ACTIVITY |
Would you copy all lines in the data that contain the word "MISO"?
** Opening DATA LISTING block **
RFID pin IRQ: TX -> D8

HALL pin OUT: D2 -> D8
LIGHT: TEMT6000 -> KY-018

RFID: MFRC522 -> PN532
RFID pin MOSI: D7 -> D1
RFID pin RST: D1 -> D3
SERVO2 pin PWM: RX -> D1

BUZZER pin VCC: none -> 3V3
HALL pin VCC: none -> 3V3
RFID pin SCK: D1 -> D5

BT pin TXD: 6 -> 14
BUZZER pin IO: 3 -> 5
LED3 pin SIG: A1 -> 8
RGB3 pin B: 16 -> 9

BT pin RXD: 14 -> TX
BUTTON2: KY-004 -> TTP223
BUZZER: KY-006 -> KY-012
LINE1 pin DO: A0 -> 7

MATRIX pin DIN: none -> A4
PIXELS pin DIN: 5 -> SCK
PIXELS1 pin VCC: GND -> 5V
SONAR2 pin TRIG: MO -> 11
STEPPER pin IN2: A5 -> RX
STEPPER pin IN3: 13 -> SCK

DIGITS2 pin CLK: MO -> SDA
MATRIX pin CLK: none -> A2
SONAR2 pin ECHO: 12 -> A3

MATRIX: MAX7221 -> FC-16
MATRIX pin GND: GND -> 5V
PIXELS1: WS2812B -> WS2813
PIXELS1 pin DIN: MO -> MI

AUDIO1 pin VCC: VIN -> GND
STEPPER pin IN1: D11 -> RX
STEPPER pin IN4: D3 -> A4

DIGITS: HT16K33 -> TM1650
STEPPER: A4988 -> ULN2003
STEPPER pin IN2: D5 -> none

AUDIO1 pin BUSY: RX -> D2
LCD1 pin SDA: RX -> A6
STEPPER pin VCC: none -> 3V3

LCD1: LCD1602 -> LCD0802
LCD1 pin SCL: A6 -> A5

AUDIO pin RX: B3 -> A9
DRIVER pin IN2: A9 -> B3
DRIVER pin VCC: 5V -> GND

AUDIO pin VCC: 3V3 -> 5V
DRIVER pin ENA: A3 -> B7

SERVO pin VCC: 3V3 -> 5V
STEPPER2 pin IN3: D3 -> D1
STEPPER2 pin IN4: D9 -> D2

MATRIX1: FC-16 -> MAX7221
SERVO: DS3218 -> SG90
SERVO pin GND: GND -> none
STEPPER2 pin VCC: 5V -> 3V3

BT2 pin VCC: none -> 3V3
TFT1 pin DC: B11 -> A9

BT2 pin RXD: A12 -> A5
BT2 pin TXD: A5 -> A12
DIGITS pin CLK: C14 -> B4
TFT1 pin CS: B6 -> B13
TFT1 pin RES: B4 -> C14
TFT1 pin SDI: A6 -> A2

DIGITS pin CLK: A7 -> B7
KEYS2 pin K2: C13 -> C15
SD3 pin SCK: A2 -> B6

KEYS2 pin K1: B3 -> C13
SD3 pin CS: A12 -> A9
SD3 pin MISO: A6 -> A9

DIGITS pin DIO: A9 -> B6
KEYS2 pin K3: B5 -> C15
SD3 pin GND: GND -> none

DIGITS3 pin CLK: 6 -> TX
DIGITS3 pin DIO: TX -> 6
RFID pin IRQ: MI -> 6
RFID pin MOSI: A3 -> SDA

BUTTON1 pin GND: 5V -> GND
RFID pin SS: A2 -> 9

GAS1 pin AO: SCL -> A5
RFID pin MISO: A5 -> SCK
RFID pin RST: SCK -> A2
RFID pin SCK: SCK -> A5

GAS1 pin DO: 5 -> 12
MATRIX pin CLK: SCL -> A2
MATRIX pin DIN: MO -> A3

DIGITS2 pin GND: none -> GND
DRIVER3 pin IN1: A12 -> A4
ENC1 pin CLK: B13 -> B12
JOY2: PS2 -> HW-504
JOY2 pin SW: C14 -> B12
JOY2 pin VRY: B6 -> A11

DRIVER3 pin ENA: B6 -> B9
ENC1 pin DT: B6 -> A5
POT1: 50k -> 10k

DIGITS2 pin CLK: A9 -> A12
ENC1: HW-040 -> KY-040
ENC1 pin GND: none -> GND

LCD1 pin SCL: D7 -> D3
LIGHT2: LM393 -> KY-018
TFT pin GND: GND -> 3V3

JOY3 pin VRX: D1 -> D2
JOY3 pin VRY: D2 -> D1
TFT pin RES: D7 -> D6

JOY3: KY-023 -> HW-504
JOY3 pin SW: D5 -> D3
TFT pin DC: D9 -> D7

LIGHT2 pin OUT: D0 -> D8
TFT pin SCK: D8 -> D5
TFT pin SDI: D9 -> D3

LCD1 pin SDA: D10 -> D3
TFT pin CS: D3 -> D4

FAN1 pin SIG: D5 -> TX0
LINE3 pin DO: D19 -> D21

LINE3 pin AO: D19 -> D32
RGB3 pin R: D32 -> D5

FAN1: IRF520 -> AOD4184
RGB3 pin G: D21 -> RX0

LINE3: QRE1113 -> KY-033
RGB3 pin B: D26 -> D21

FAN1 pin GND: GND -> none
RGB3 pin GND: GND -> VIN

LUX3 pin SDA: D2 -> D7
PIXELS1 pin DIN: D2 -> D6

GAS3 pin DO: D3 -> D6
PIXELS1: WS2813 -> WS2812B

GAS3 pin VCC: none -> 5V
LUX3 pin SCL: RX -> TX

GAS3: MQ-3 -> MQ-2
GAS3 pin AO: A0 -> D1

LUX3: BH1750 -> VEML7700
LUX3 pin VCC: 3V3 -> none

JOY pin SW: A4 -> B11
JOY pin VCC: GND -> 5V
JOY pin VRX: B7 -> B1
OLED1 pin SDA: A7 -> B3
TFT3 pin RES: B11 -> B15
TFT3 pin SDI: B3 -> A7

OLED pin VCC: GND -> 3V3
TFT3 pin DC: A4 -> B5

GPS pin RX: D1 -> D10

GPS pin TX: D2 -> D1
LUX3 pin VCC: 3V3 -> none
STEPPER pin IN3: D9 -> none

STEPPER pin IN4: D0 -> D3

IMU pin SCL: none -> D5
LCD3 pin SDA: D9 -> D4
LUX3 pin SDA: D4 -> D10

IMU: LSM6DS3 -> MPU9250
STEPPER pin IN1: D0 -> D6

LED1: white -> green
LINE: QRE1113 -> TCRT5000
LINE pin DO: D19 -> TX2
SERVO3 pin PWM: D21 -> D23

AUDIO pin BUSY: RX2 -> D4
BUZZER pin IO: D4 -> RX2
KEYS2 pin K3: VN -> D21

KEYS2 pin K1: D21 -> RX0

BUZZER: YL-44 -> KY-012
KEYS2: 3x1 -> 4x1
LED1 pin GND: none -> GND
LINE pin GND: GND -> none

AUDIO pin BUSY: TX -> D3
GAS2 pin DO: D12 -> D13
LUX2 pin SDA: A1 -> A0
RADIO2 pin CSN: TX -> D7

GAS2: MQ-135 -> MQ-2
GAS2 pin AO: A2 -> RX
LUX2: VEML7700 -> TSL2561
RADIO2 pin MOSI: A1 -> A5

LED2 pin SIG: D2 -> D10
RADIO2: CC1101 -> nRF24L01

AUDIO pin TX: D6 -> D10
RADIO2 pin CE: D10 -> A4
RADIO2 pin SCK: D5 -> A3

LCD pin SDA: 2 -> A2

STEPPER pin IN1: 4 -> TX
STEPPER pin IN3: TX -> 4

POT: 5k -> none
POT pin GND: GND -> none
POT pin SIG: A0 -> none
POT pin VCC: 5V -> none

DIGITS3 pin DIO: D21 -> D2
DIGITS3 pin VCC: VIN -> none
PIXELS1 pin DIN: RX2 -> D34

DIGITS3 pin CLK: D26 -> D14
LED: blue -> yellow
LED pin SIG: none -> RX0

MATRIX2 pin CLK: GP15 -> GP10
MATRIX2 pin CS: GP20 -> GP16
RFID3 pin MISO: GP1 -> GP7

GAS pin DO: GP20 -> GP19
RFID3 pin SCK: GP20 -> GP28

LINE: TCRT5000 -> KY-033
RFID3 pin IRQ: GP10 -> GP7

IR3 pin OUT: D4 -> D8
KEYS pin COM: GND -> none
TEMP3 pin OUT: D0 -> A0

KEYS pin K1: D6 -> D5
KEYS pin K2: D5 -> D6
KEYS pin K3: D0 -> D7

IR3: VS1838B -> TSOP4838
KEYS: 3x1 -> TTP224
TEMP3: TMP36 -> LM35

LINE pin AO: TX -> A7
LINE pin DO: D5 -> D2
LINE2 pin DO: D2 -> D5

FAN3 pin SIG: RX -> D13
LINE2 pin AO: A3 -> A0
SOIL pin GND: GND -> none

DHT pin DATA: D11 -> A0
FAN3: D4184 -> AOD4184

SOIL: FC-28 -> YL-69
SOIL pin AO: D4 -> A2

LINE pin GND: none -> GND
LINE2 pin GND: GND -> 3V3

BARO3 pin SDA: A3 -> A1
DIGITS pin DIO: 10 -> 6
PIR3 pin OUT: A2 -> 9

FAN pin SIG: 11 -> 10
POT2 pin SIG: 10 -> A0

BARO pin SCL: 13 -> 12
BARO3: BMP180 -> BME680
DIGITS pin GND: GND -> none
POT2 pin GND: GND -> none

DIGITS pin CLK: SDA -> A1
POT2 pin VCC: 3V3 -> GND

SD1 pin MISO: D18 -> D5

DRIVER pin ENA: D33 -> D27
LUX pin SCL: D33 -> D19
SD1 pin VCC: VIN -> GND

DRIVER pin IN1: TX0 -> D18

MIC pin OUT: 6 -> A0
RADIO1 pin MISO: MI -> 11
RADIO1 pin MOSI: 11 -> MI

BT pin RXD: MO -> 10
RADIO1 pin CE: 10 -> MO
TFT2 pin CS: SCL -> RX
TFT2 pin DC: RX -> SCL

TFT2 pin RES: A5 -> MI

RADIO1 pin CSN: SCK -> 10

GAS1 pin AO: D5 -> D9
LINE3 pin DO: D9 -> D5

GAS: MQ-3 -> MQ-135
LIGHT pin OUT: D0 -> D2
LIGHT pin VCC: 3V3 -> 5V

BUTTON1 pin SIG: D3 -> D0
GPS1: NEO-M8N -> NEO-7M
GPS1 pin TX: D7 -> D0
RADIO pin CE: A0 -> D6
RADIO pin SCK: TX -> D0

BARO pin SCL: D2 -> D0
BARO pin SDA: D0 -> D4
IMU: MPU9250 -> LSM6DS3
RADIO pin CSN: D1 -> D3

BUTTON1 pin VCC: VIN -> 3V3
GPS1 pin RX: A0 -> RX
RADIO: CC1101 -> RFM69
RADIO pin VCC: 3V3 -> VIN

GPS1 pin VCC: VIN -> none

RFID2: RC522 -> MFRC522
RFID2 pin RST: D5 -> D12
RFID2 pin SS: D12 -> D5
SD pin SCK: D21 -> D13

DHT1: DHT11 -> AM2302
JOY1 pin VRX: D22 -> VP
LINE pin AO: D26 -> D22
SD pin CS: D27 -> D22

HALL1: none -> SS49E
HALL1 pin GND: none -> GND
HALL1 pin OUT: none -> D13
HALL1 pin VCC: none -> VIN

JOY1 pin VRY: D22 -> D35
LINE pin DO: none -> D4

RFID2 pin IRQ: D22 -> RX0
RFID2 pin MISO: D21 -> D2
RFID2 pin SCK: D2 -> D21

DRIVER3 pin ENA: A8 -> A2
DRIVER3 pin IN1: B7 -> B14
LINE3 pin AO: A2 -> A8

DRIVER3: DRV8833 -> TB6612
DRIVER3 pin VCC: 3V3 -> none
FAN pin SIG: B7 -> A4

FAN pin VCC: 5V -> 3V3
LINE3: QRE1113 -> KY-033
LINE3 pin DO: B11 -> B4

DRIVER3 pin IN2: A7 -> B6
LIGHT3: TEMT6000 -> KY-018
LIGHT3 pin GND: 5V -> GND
** Closing DATA LISTING block **
THE COMPLETED TASK |
SD3 pin MISO: A6 -> A9
RFID pin MISO: A5 -> SCK
RFID3 pin MISO: GP1 -> GP7
SD1 pin MISO: D18 -> D5
RADIO1 pin MISO: MI -> 11
RFID2 pin MISO: D21 -> D2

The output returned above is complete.